[MATERIAL FOR THE TASK — start]

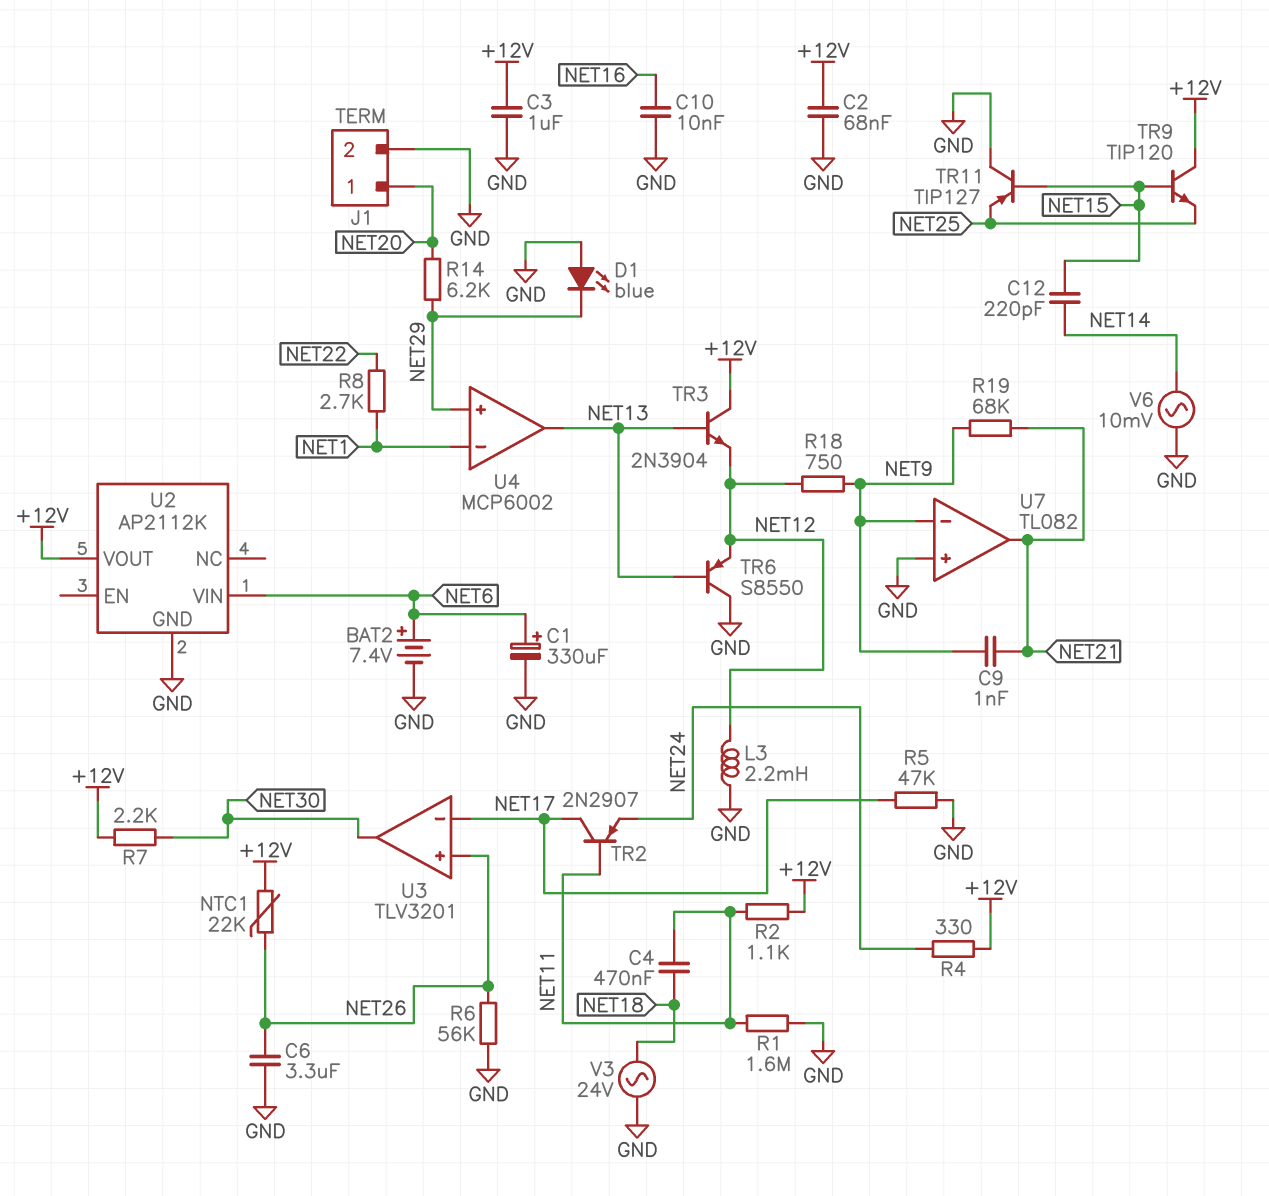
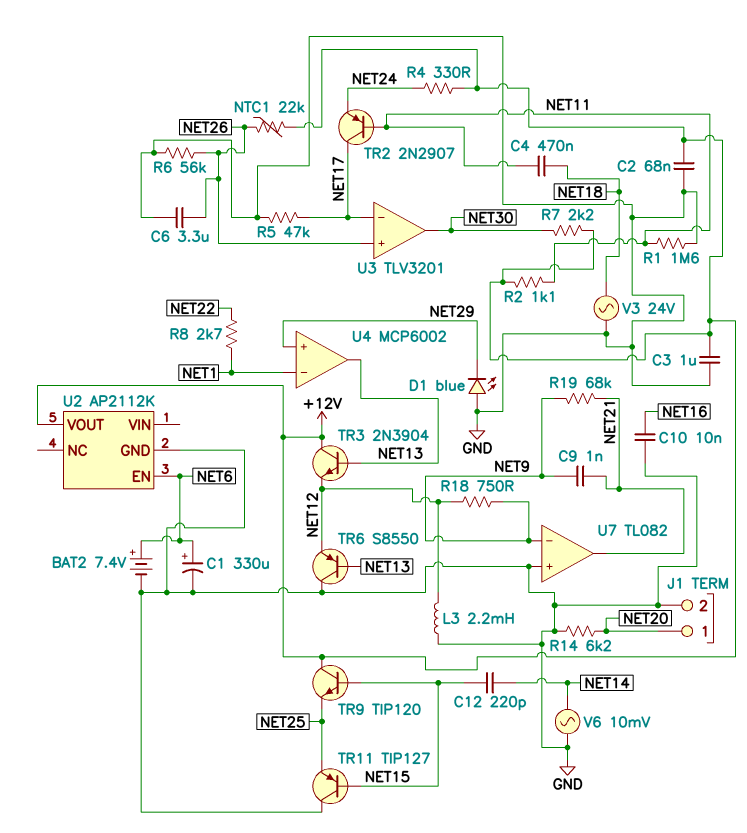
R14: 6.2k (NET20, NET29) -> 6.2k (GND, NET20)
U2 pin EN: none -> NET6
U2 pin VIN: NET6 -> none

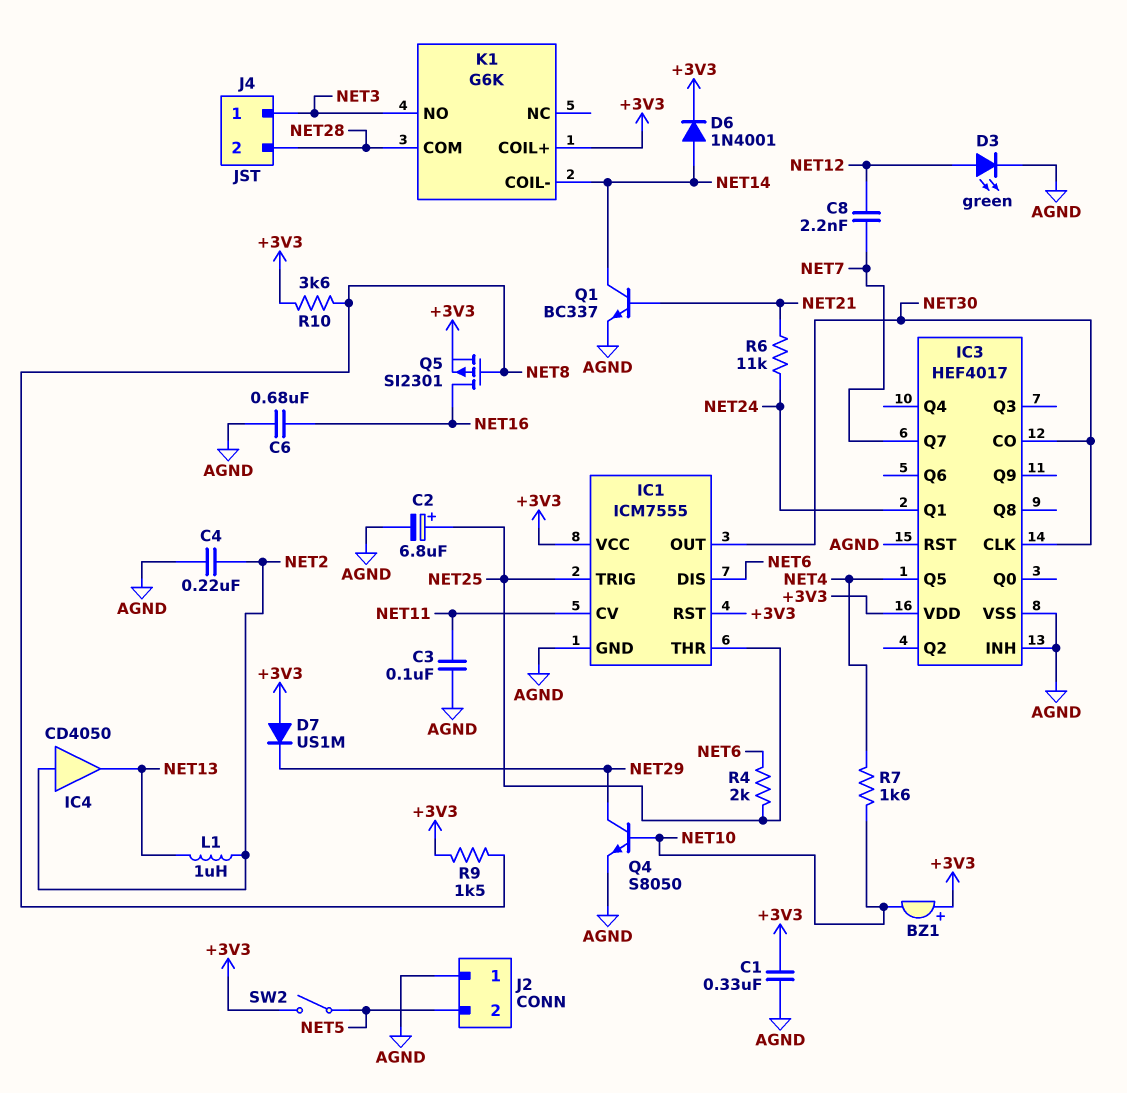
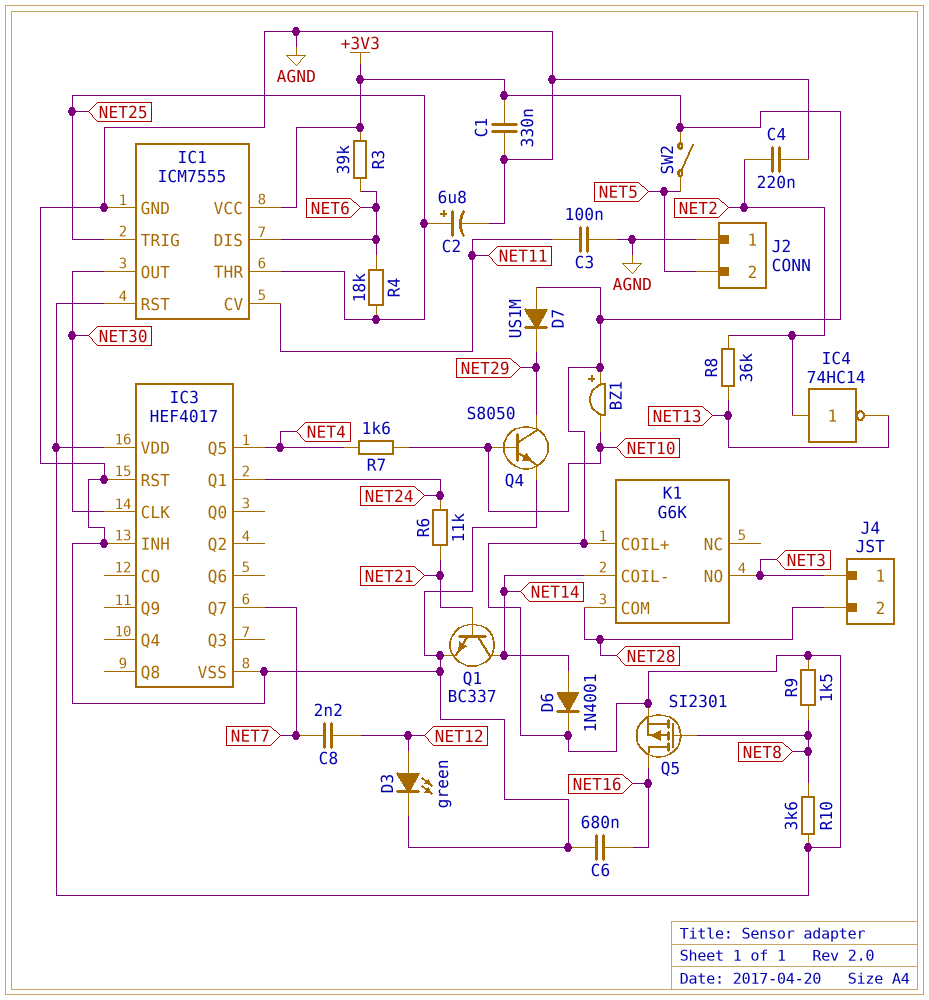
IC3 pin CO: NET30 -> none
IC4: buffer CD4050 (in NET2, out NET13) -> NOT 74HC14 (in NET2, out NET13)
L1: 1uH (NET2, NET13) -> none
R3: none -> 39k (+3V3, NET6)
R4: 2k (NET6, NET25) -> 18k (NET6, NET25)
R8: none -> 36k (NET2, NET13)

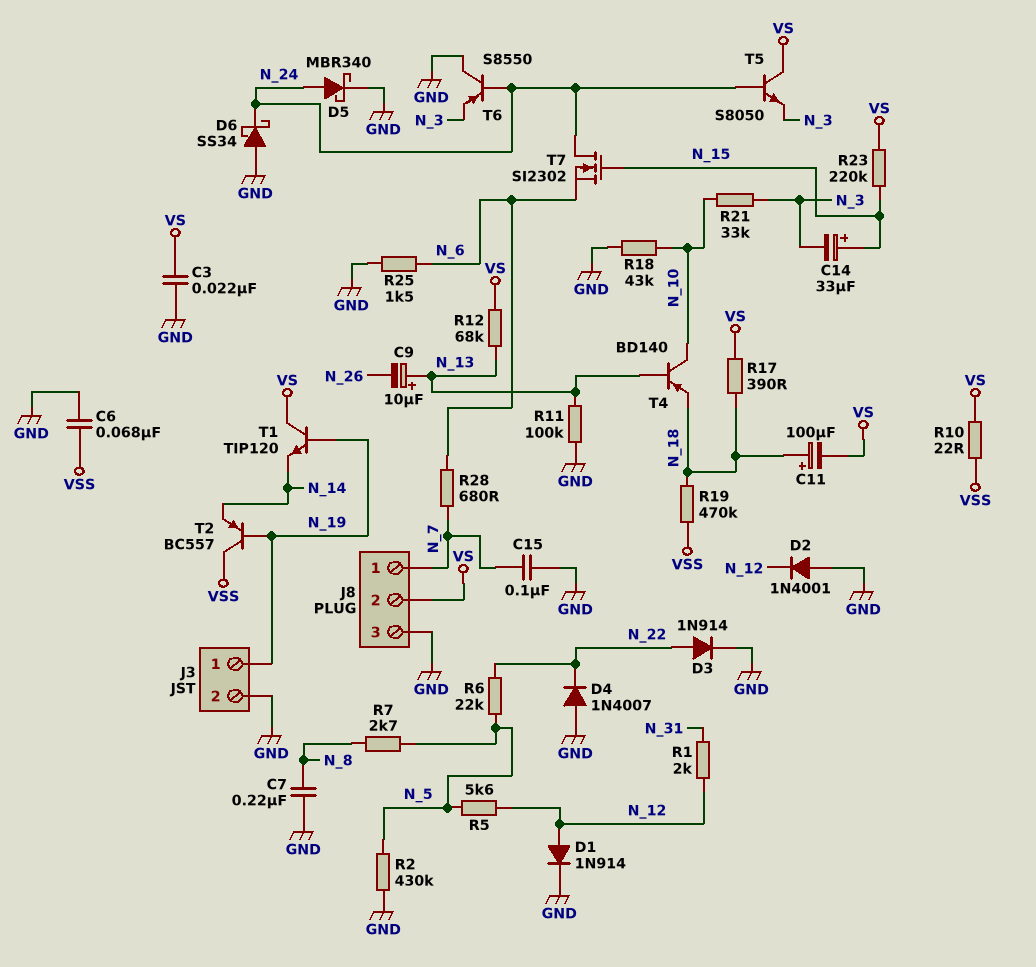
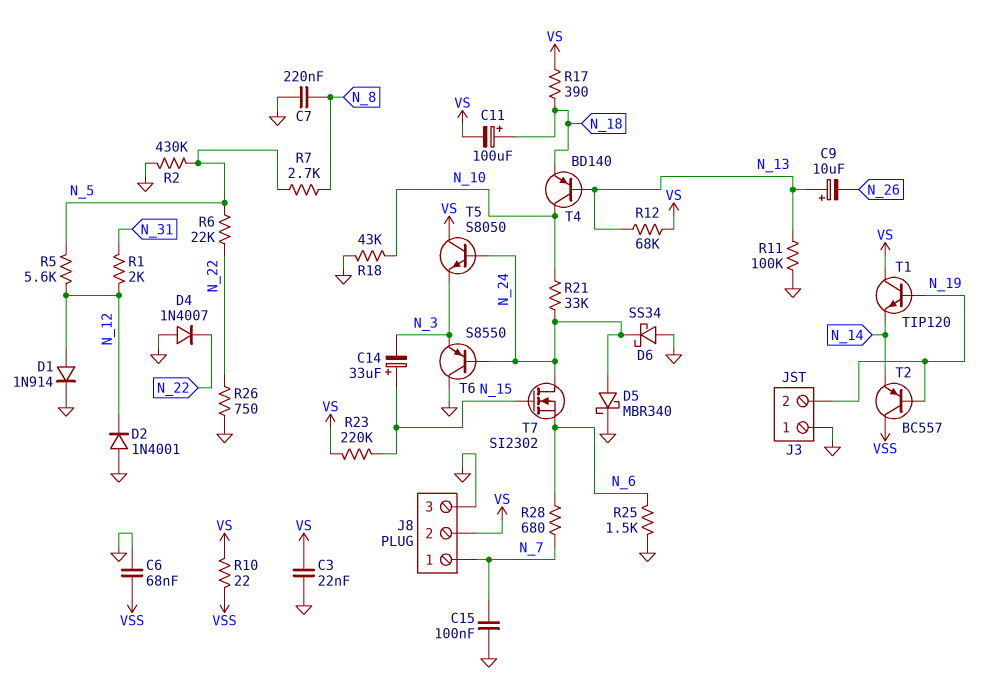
D3: diode 1N914 (A N_22, K GND) -> none
J3 pin 1: N_19 -> GND
J3 pin 2: GND -> N_19
R19: 470k (N_18, VSS) -> none
R21: 33k (N_3, N_10) -> 33k (N_10, N_24)
R26: none -> 750 (GND, N_22)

[MATERIAL FOR THE TASK — finish]

== PROMPT ==
What you give back must match the entries exactly, apart from the omitted pictures.

== ANSWER AREA ==
R14: 6.2k (NET20, NET29) -> 6.2k (GND, NET20)
U2 pin EN: none -> NET6
U2 pin VIN: NET6 -> none

IC3 pin CO: NET30 -> none
IC4: buffer CD4050 (in NET2, out NET13) -> NOT 74HC14 (in NET2, out NET13)
L1: 1uH (NET2, NET13) -> none
R3: none -> 39k (+3V3, NET6)
R4: 2k (NET6, NET25) -> 18k (NET6, NET25)
R8: none -> 36k (NET2, NET13)

D3: diode 1N914 (A N_22, K GND) -> none
J3 pin 1: N_19 -> GND
J3 pin 2: GND -> N_19
R19: 470k (N_18, VSS) -> none
R21: 33k (N_3, N_10) -> 33k (N_10, N_24)
R26: none -> 750 (GND, N_22)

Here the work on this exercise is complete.